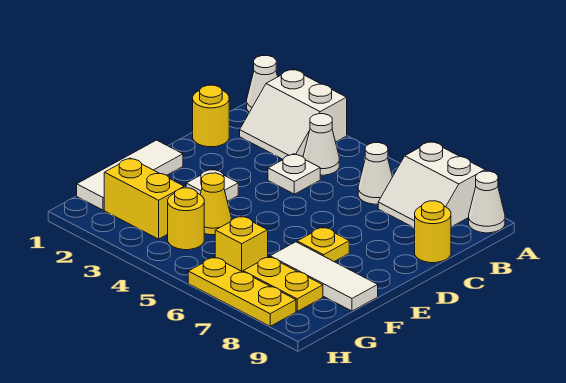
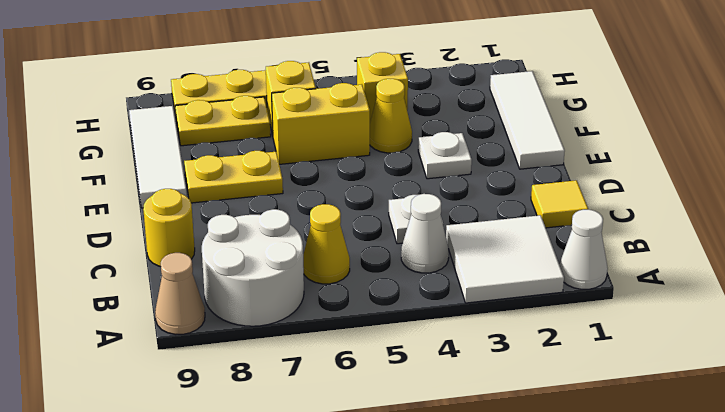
white slope A2:B3 level 1 top A -> white tile A2:B3 level 1
white slope A7:B8 level 1 top A -> white round brick A7:B8 level 1
white cone A9 level 1 -> tan cone A9 level 1
white cone B6 level 1 -> yellow cone B6 level 1
yellow round brick C1 level 1 -> yellow tile C1 level 1
yellow plate E7 level 1 -> yellow plate E7:E8 level 1
white tile F7:F9 level 1 -> white tile E9:G9 level 1
yellow brick G2:G3 level 1 -> yellow brick F5:F6 level 1
yellow round brick G4 level 1 -> yellow brick G4 level 1

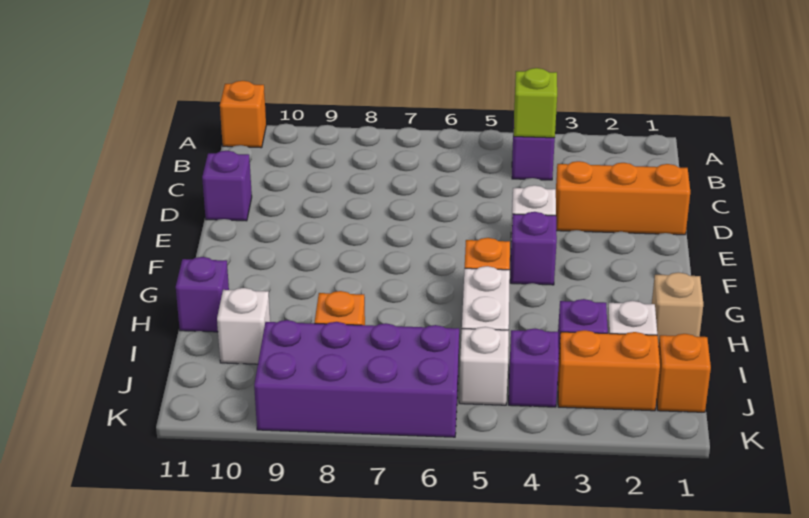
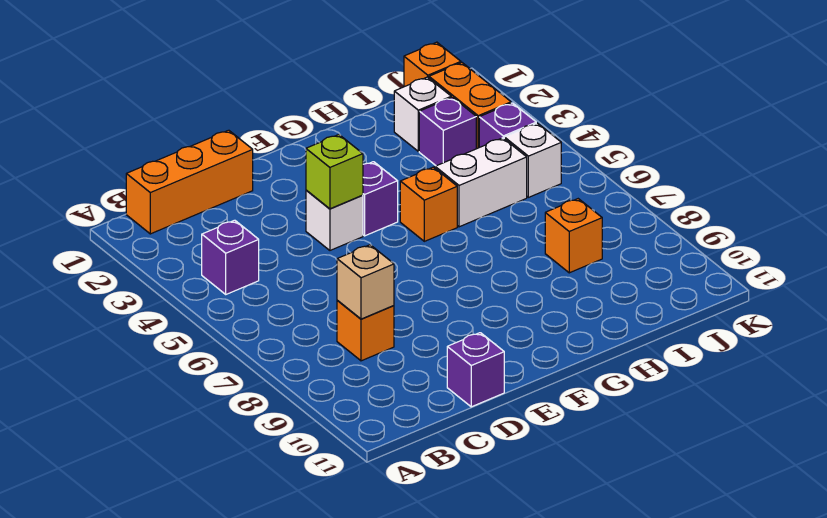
orange brick A11 level 1 -> orange brick C8 level 1
lime brick B4 level 2 -> lime brick E4 level 2
orange brick D1:D3 level 1 -> orange brick B1:D1 level 1
tan brick H1 level 1 -> tan brick C8 level 2
purple brick H11 level 1 -> none
white brick I10 level 1 -> none
purple brick J6:K9 level 1 -> none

What you need to do —
Copy every line of the data that holds the string "tile".

Completed exercise —
white slope A2:B3 level 1 top A -> white tile A2:B3 level 1
yellow round brick C1 level 1 -> yellow tile C1 level 1
white tile F7:F9 level 1 -> white tile E9:G9 level 1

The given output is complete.